Work to complete:
Even where a line looks wrong, copy it exactly and include every entry.

(Object change descriptions)
········
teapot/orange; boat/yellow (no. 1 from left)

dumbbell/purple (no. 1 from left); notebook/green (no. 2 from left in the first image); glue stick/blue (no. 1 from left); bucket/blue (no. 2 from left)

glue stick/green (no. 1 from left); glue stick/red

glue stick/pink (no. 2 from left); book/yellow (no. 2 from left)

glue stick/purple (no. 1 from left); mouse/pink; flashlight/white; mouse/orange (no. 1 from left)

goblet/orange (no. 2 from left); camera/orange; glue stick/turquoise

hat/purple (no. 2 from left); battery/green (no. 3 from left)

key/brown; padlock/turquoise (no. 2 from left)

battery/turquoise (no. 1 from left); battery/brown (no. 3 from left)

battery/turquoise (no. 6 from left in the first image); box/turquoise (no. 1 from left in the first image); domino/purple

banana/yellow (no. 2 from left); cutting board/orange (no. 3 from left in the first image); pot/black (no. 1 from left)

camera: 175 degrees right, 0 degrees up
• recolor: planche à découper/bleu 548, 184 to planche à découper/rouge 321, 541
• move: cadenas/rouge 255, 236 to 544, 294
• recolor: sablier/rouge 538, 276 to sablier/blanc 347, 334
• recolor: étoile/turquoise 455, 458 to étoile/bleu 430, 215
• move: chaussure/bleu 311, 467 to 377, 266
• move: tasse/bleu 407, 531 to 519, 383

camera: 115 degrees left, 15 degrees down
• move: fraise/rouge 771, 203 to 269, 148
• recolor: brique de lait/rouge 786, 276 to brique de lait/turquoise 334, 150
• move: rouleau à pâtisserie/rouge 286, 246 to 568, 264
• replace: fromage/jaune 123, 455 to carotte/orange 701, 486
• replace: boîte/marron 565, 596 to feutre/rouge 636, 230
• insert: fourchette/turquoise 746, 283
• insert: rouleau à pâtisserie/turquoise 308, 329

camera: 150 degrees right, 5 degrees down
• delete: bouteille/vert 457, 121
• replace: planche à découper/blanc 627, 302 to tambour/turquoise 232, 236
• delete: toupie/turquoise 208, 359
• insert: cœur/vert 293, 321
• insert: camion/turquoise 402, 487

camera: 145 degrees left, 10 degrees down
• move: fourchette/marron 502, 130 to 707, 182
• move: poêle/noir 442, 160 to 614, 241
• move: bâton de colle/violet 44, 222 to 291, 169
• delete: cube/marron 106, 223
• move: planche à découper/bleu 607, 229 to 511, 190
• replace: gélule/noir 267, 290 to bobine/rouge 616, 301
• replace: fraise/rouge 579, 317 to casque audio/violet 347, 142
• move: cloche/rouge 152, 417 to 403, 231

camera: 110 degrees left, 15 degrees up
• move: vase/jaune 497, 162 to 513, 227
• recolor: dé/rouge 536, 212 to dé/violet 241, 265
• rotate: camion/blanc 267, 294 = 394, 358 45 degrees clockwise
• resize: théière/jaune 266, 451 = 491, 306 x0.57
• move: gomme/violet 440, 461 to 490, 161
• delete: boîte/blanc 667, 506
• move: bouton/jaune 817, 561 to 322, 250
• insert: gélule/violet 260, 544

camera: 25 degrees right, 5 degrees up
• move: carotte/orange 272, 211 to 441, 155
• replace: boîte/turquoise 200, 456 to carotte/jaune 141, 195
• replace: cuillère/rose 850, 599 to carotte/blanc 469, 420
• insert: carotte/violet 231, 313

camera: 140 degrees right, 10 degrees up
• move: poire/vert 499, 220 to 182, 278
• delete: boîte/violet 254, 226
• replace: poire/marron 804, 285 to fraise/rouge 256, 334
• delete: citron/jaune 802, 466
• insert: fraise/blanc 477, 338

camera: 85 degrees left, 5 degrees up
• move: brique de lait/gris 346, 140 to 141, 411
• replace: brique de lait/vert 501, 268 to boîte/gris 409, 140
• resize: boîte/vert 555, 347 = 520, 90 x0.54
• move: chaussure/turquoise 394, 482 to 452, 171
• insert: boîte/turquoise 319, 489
········
Finished exercise:
teapot/orange; boat/yellow (no. 1 from left)

dumbbell/purple (no. 1 from left); notebook/green (no. 2 from left in the first image); glue stick/blue (no. 1 from left); bucket/blue (no. 2 from left)

glue stick/green (no. 1 from left); glue stick/red

glue stick/pink (no. 2 from left); book/yellow (no. 2 from left)

glue stick/purple (no. 1 from left); mouse/pink; flashlight/white; mouse/orange (no. 1 from left)

goblet/orange (no. 2 from left); camera/orange; glue stick/turquoise

hat/purple (no. 2 from left); battery/green (no. 3 from left)

key/brown; padlock/turquoise (no. 2 from left)

battery/turquoise (no. 1 from left); battery/brown (no. 3 from left)

battery/turquoise (no. 6 from left in the first image); box/turquoise (no. 1 from left in the first image); domino/purple

banana/yellow (no. 2 from left); cutting board/orange (no. 3 from left in the first image); pot/black (no. 1 from left)

camera: 175 degrees right, 0 degrees up
• recolor: planche à découper/bleu 548, 184 to planche à découper/rouge 321, 541
• move: cadenas/rouge 255, 236 to 544, 294
• recolor: sablier/rouge 538, 276 to sablier/blanc 347, 334
• recolor: étoile/turquoise 455, 458 to étoile/bleu 430, 215
• move: chaussure/bleu 311, 467 to 377, 266
• move: tasse/bleu 407, 531 to 519, 383

camera: 115 degrees left, 15 degrees down
• move: fraise/rouge 771, 203 to 269, 148
• recolor: brique de lait/rouge 786, 276 to brique de lait/turquoise 334, 150
• move: rouleau à pâtisserie/rouge 286, 246 to 568, 264
• replace: fromage/jaune 123, 455 to carotte/orange 701, 486
• replace: boîte/marron 565, 596 to feutre/rouge 636, 230
• insert: fourchette/turquoise 746, 283
• insert: rouleau à pâtisserie/turquoise 308, 329

camera: 150 degrees right, 5 degrees down
• delete: bouteille/vert 457, 121
• replace: planche à découper/blanc 627, 302 to tambour/turquoise 232, 236
• delete: toupie/turquoise 208, 359
• insert: cœur/vert 293, 321
• insert: camion/turquoise 402, 487

camera: 145 degrees left, 10 degrees down
• move: fourchette/marron 502, 130 to 707, 182
• move: poêle/noir 442, 160 to 614, 241
• move: bâton de colle/violet 44, 222 to 291, 169
• delete: cube/marron 106, 223
• move: planche à découper/bleu 607, 229 to 511, 190
• replace: gélule/noir 267, 290 to bobine/rouge 616, 301
• replace: fraise/rouge 579, 317 to casque audio/violet 347, 142
• move: cloche/rouge 152, 417 to 403, 231

camera: 110 degrees left, 15 degrees up
• move: vase/jaune 497, 162 to 513, 227
• recolor: dé/rouge 536, 212 to dé/violet 241, 265
• rotate: camion/blanc 267, 294 = 394, 358 45 degrees clockwise
• resize: théière/jaune 266, 451 = 491, 306 x0.57
• move: gomme/violet 440, 461 to 490, 161
• delete: boîte/blanc 667, 506
• move: bouton/jaune 817, 561 to 322, 250
• insert: gélule/violet 260, 544

camera: 25 degrees right, 5 degrees up
• move: carotte/orange 272, 211 to 441, 155
• replace: boîte/turquoise 200, 456 to carotte/jaune 141, 195
• replace: cuillère/rose 850, 599 to carotte/blanc 469, 420
• insert: carotte/violet 231, 313

camera: 140 degrees right, 10 degrees up
• move: poire/vert 499, 220 to 182, 278
• delete: boîte/violet 254, 226
• replace: poire/marron 804, 285 to fraise/rouge 256, 334
• delete: citron/jaune 802, 466
• insert: fraise/blanc 477, 338

camera: 85 degrees left, 5 degrees up
• move: brique de lait/gris 346, 140 to 141, 411
• replace: brique de lait/vert 501, 268 to boîte/gris 409, 140
• resize: boîte/vert 555, 347 = 520, 90 x0.54
• move: chaussure/turquoise 394, 482 to 452, 171
• insert: boîte/turquoise 319, 489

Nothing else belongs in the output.